[Stepwise shape edit descriptions]
----

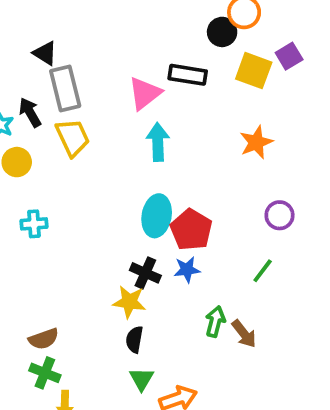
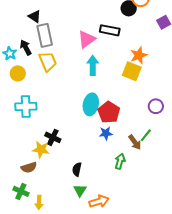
yellow square: (254, 71) -> (132, 71), moved
orange star: (256, 142) -> (139, 55), moved
cyan cross: (34, 224) -> (26, 106), size x1.5
black cross: (145, 273) -> (53, 137), moved
yellow star: (129, 302) -> (41, 149), moved
brown arrow: (244, 334) -> (135, 142), moved
green cross: (45, 373) -> (21, 191), moved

----

◆ Task requirements
Excluding pictures, print all lines above exactly.

◆ Task output
yellow square: (254, 71) -> (132, 71), moved
orange star: (256, 142) -> (139, 55), moved
cyan cross: (34, 224) -> (26, 106), size x1.5
black cross: (145, 273) -> (53, 137), moved
yellow star: (129, 302) -> (41, 149), moved
brown arrow: (244, 334) -> (135, 142), moved
green cross: (45, 373) -> (21, 191), moved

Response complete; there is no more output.